Extracted records -
= = = =
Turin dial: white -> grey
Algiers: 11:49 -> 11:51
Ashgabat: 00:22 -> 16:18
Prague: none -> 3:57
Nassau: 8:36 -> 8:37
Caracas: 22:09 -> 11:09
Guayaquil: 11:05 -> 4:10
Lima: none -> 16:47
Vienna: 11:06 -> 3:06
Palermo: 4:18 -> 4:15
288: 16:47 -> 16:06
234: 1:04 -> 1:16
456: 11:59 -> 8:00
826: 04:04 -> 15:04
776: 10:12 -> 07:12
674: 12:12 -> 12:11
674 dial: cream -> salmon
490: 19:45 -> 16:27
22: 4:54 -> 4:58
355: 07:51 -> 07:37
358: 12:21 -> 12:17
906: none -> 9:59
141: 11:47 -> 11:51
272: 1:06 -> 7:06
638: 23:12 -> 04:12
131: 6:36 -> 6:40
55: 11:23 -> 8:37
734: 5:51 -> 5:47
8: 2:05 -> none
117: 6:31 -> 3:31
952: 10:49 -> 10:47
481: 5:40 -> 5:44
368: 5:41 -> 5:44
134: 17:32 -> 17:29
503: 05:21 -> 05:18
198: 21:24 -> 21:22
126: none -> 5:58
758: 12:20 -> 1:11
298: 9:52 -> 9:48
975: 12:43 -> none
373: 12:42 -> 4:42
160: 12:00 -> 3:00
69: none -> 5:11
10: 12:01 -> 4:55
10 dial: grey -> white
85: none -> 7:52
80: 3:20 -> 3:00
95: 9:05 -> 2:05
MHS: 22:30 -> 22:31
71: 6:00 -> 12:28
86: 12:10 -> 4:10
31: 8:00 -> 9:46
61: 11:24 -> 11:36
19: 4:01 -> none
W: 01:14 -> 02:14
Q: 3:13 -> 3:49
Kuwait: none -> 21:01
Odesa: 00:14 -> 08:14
= = = =
Reproduce every row above, from the first to the last, character for character and in the same order.

Turin dial: white -> grey
Algiers: 11:49 -> 11:51
Ashgabat: 00:22 -> 16:18
Prague: none -> 3:57
Nassau: 8:36 -> 8:37
Caracas: 22:09 -> 11:09
Guayaquil: 11:05 -> 4:10
Lima: none -> 16:47
Vienna: 11:06 -> 3:06
Palermo: 4:18 -> 4:15
288: 16:47 -> 16:06
234: 1:04 -> 1:16
456: 11:59 -> 8:00
826: 04:04 -> 15:04
776: 10:12 -> 07:12
674: 12:12 -> 12:11
674 dial: cream -> salmon
490: 19:45 -> 16:27
22: 4:54 -> 4:58
355: 07:51 -> 07:37
358: 12:21 -> 12:17
906: none -> 9:59
141: 11:47 -> 11:51
272: 1:06 -> 7:06
638: 23:12 -> 04:12
131: 6:36 -> 6:40
55: 11:23 -> 8:37
734: 5:51 -> 5:47
8: 2:05 -> none
117: 6:31 -> 3:31
952: 10:49 -> 10:47
481: 5:40 -> 5:44
368: 5:41 -> 5:44
134: 17:32 -> 17:29
503: 05:21 -> 05:18
198: 21:24 -> 21:22
126: none -> 5:58
758: 12:20 -> 1:11
298: 9:52 -> 9:48
975: 12:43 -> none
373: 12:42 -> 4:42
160: 12:00 -> 3:00
69: none -> 5:11
10: 12:01 -> 4:55
10 dial: grey -> white
85: none -> 7:52
80: 3:20 -> 3:00
95: 9:05 -> 2:05
MHS: 22:30 -> 22:31
71: 6:00 -> 12:28
86: 12:10 -> 4:10
31: 8:00 -> 9:46
61: 11:24 -> 11:36
19: 4:01 -> none
W: 01:14 -> 02:14
Q: 3:13 -> 3:49
Kuwait: none -> 21:01
Odesa: 00:14 -> 08:14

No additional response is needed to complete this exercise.